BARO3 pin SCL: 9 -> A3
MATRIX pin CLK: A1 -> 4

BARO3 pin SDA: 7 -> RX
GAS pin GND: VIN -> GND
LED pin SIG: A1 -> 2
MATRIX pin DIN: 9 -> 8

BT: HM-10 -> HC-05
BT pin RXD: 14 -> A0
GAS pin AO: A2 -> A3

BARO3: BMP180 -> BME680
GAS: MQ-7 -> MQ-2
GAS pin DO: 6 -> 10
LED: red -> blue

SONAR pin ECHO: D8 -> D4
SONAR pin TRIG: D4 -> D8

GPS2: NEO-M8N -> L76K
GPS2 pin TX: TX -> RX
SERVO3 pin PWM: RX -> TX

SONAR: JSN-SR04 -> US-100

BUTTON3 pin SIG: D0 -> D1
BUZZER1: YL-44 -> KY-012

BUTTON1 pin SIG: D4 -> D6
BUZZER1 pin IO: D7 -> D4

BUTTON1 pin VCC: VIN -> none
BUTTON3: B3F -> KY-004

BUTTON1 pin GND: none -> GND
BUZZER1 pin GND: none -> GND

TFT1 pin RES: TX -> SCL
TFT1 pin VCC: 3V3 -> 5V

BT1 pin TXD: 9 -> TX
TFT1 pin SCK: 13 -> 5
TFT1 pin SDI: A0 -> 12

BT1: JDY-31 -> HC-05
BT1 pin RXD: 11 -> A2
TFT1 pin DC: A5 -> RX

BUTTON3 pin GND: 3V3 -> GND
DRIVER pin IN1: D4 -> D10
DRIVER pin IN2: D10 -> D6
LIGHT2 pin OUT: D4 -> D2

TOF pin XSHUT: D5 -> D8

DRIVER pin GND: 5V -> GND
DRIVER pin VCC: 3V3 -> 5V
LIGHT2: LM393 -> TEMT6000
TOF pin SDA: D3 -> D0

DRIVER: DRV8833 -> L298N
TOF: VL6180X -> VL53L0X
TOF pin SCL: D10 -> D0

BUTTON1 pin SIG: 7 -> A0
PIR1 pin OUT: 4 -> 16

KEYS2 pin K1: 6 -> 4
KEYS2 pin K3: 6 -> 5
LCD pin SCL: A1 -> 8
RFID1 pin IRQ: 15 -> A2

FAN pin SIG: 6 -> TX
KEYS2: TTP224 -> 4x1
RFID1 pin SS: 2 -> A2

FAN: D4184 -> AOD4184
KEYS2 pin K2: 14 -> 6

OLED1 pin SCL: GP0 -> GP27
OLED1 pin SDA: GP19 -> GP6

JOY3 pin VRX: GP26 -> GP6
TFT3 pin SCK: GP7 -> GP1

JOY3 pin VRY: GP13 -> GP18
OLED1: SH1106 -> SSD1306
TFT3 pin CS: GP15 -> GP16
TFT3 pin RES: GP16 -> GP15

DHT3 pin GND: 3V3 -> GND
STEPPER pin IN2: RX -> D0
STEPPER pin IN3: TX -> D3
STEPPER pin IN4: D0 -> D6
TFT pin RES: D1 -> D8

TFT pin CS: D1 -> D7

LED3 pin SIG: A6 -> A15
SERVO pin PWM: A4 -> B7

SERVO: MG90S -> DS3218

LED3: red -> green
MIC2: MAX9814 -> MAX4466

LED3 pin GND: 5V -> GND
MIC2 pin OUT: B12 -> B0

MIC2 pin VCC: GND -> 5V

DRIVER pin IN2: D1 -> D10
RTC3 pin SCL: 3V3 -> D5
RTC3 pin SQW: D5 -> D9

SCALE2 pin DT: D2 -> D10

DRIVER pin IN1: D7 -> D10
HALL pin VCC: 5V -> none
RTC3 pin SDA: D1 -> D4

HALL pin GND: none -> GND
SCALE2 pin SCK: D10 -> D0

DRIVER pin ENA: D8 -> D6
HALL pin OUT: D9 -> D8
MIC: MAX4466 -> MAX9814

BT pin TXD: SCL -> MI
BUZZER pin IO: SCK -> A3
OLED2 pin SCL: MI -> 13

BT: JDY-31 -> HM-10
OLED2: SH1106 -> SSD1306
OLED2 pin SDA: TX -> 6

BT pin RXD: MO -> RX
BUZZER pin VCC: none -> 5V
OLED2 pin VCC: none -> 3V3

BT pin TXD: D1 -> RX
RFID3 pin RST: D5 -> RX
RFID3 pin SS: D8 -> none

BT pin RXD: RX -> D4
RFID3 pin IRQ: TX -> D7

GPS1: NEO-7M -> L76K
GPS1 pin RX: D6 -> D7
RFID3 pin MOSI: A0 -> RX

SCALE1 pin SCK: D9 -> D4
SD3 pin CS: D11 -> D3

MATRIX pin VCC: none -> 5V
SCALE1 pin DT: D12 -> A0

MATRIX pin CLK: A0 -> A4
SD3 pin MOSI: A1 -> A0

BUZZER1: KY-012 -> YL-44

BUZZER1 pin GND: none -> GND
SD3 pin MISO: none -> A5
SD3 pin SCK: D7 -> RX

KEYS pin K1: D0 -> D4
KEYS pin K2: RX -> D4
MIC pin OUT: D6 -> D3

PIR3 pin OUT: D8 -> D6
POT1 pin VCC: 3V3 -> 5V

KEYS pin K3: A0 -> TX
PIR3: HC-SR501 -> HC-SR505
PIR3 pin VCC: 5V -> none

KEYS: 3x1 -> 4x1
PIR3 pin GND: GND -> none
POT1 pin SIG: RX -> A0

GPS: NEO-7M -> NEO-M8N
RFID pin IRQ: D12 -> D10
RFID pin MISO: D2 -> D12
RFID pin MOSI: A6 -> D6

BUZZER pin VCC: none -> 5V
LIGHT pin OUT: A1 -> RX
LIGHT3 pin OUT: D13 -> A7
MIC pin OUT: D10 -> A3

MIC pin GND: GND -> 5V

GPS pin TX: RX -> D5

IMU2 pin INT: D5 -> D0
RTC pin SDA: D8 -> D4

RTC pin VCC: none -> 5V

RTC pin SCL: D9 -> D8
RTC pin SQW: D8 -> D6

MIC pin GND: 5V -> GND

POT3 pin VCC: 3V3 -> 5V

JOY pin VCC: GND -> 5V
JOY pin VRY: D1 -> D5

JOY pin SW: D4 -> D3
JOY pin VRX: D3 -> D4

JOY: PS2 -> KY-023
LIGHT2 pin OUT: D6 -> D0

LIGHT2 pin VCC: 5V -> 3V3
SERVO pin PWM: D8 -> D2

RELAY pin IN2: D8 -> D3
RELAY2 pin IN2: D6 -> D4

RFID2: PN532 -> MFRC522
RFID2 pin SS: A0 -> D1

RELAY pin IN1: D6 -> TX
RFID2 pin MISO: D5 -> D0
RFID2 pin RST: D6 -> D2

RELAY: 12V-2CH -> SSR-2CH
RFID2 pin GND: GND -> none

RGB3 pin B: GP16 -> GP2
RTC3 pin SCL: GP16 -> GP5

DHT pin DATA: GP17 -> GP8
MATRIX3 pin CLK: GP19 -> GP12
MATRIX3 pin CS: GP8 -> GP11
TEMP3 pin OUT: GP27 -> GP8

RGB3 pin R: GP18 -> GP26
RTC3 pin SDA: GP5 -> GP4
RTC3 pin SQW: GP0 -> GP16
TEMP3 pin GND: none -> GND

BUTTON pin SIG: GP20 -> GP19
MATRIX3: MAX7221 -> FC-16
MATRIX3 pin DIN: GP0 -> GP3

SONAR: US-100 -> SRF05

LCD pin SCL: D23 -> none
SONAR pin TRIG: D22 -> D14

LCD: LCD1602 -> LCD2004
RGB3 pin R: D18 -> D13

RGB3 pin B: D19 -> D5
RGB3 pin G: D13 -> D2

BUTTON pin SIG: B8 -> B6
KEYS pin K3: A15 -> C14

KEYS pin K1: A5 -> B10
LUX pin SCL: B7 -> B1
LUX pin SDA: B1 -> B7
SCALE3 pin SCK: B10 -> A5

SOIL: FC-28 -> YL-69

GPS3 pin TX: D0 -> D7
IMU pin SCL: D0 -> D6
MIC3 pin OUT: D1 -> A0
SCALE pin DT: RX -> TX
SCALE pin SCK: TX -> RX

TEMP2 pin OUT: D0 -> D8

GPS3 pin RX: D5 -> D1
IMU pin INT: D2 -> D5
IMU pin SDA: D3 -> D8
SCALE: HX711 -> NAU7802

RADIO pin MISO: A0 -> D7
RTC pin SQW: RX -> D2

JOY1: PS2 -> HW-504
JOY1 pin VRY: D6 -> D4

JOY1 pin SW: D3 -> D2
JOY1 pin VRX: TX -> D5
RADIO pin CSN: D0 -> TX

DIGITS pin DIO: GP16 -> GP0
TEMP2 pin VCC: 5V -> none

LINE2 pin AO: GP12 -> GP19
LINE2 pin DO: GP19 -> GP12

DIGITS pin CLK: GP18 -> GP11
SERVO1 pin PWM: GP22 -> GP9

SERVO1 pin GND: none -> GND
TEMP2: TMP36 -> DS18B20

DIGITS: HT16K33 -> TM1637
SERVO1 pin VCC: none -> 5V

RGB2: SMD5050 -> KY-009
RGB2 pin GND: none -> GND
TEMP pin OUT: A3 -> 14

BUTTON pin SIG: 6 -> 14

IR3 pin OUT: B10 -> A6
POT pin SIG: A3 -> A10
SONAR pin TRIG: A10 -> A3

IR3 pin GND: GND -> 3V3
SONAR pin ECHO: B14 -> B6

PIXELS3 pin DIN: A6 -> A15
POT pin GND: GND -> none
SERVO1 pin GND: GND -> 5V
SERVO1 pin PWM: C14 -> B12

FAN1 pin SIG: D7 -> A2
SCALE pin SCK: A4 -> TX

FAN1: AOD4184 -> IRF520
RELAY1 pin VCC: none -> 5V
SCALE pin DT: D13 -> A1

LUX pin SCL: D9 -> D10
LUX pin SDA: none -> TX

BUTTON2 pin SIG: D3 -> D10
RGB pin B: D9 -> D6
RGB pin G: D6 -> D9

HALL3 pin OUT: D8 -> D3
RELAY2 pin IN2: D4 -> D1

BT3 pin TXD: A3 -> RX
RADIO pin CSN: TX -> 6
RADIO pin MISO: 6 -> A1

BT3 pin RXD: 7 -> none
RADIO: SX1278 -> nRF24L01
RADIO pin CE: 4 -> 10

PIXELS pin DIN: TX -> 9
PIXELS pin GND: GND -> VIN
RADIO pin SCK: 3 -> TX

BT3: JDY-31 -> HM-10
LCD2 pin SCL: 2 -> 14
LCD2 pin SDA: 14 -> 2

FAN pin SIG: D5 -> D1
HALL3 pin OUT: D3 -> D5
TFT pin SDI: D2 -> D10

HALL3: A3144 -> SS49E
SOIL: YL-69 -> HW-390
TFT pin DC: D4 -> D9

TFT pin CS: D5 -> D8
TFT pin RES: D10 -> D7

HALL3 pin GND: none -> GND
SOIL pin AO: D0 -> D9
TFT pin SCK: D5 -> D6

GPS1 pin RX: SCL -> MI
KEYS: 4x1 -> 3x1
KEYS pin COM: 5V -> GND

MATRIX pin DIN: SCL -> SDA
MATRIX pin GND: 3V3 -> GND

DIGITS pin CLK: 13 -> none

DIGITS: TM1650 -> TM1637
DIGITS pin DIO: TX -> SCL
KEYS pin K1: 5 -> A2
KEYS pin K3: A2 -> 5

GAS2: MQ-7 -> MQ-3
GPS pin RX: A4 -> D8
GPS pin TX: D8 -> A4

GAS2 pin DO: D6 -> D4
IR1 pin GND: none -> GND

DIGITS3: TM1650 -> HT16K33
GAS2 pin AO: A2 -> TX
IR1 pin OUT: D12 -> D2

-=-=-

Work instruction
With the line that has "IMU2 pin INT: D5 -> D0" as the first and the line that has "RELAY pin IN2: D8 -> D3" as the last, repeat exactly that run of lines above and no more.

Task solution
IMU2 pin INT: D5 -> D0
RTC pin SDA: D8 -> D4

RTC pin VCC: none -> 5V

RTC pin SCL: D9 -> D8
RTC pin SQW: D8 -> D6

MIC pin GND: 5V -> GND

POT3 pin VCC: 3V3 -> 5V

JOY pin VCC: GND -> 5V
JOY pin VRY: D1 -> D5

JOY pin SW: D4 -> D3
JOY pin VRX: D3 -> D4

JOY: PS2 -> KY-023
LIGHT2 pin OUT: D6 -> D0

LIGHT2 pin VCC: 5V -> 3V3
SERVO pin PWM: D8 -> D2

RELAY pin IN2: D8 -> D3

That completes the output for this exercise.